YOUR GOAL:
Please repeat, from the entries that follow, the lines from the one containing "D4: diode US1M" through the one containing "SW1: button (VCC, n13) -> switch (VCC, n13)" exactly, adding nothing.

DATASET:
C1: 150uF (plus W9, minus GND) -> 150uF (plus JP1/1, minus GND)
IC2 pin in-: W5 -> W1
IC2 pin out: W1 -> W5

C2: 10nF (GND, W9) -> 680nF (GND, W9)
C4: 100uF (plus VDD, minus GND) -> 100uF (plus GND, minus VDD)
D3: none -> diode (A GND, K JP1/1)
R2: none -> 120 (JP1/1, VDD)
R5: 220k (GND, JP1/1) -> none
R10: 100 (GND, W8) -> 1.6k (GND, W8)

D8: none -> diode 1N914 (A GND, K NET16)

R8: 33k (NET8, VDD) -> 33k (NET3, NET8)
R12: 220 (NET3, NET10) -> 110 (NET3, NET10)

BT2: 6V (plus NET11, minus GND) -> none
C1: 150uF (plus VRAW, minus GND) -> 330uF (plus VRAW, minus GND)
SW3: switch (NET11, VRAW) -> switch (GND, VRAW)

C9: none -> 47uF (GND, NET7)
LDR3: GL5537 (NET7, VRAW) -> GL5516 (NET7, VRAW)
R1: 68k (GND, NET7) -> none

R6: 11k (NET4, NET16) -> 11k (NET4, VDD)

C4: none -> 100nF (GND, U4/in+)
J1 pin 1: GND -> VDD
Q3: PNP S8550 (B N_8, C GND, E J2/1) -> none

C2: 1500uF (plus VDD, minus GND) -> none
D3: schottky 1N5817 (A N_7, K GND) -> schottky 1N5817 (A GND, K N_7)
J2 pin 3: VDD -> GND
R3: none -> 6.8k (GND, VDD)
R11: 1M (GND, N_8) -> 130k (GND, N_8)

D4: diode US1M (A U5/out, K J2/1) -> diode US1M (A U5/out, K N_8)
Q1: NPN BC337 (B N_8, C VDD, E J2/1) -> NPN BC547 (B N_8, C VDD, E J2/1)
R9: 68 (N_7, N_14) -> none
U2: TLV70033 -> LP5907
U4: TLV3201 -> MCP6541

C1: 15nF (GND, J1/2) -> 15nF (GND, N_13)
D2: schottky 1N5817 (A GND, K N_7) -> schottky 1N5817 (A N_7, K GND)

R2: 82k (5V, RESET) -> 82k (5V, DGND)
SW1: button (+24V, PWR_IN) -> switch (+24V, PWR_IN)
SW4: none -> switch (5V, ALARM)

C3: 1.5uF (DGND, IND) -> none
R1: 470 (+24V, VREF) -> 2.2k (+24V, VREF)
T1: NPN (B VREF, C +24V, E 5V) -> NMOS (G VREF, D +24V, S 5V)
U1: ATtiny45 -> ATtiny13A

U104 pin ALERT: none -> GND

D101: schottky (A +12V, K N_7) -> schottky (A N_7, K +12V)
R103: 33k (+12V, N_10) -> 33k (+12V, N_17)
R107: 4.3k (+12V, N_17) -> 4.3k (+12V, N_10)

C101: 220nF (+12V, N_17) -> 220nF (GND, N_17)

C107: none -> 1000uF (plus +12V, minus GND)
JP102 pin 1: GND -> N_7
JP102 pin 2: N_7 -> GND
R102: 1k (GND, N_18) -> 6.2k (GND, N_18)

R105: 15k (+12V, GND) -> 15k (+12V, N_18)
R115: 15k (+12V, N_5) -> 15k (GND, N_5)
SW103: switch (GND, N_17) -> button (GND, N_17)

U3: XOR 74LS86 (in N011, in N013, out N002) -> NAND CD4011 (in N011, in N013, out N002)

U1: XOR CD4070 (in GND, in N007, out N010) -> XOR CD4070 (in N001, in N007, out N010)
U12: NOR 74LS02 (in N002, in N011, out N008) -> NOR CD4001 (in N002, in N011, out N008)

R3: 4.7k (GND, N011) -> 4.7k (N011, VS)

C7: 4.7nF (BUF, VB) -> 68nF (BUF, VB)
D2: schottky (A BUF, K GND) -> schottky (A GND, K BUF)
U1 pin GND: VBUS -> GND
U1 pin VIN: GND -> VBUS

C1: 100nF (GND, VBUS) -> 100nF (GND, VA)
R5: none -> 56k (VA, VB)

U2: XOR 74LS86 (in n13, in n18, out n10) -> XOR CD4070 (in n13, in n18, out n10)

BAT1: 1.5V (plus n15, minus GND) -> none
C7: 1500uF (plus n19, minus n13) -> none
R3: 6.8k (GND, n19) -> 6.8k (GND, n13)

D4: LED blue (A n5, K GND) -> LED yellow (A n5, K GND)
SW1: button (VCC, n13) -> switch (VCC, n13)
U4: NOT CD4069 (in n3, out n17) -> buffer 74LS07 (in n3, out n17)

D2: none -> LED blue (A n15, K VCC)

EXPECTED ANSWER:
D4: diode US1M (A U5/out, K J2/1) -> diode US1M (A U5/out, K N_8)
Q1: NPN BC337 (B N_8, C VDD, E J2/1) -> NPN BC547 (B N_8, C VDD, E J2/1)
R9: 68 (N_7, N_14) -> none
U2: TLV70033 -> LP5907
U4: TLV3201 -> MCP6541

C1: 15nF (GND, J1/2) -> 15nF (GND, N_13)
D2: schottky 1N5817 (A GND, K N_7) -> schottky 1N5817 (A N_7, K GND)

R2: 82k (5V, RESET) -> 82k (5V, DGND)
SW1: button (+24V, PWR_IN) -> switch (+24V, PWR_IN)
SW4: none -> switch (5V, ALARM)

C3: 1.5uF (DGND, IND) -> none
R1: 470 (+24V, VREF) -> 2.2k (+24V, VREF)
T1: NPN (B VREF, C +24V, E 5V) -> NMOS (G VREF, D +24V, S 5V)
U1: ATtiny45 -> ATtiny13A

U104 pin ALERT: none -> GND

D101: schottky (A +12V, K N_7) -> schottky (A N_7, K +12V)
R103: 33k (+12V, N_10) -> 33k (+12V, N_17)
R107: 4.3k (+12V, N_17) -> 4.3k (+12V, N_10)

C101: 220nF (+12V, N_17) -> 220nF (GND, N_17)

C107: none -> 1000uF (plus +12V, minus GND)
JP102 pin 1: GND -> N_7
JP102 pin 2: N_7 -> GND
R102: 1k (GND, N_18) -> 6.2k (GND, N_18)

R105: 15k (+12V, GND) -> 15k (+12V, N_18)
R115: 15k (+12V, N_5) -> 15k (GND, N_5)
SW103: switch (GND, N_17) -> button (GND, N_17)

U3: XOR 74LS86 (in N011, in N013, out N002) -> NAND CD4011 (in N011, in N013, out N002)

U1: XOR CD4070 (in GND, in N007, out N010) -> XOR CD4070 (in N001, in N007, out N010)
U12: NOR 74LS02 (in N002, in N011, out N008) -> NOR CD4001 (in N002, in N011, out N008)

R3: 4.7k (GND, N011) -> 4.7k (N011, VS)

C7: 4.7nF (BUF, VB) -> 68nF (BUF, VB)
D2: schottky (A BUF, K GND) -> schottky (A GND, K BUF)
U1 pin GND: VBUS -> GND
U1 pin VIN: GND -> VBUS

C1: 100nF (GND, VBUS) -> 100nF (GND, VA)
R5: none -> 56k (VA, VB)

U2: XOR 74LS86 (in n13, in n18, out n10) -> XOR CD4070 (in n13, in n18, out n10)

BAT1: 1.5V (plus n15, minus GND) -> none
C7: 1500uF (plus n19, minus n13) -> none
R3: 6.8k (GND, n19) -> 6.8k (GND, n13)

D4: LED blue (A n5, K GND) -> LED yellow (A n5, K GND)
SW1: button (VCC, n13) -> switch (VCC, n13)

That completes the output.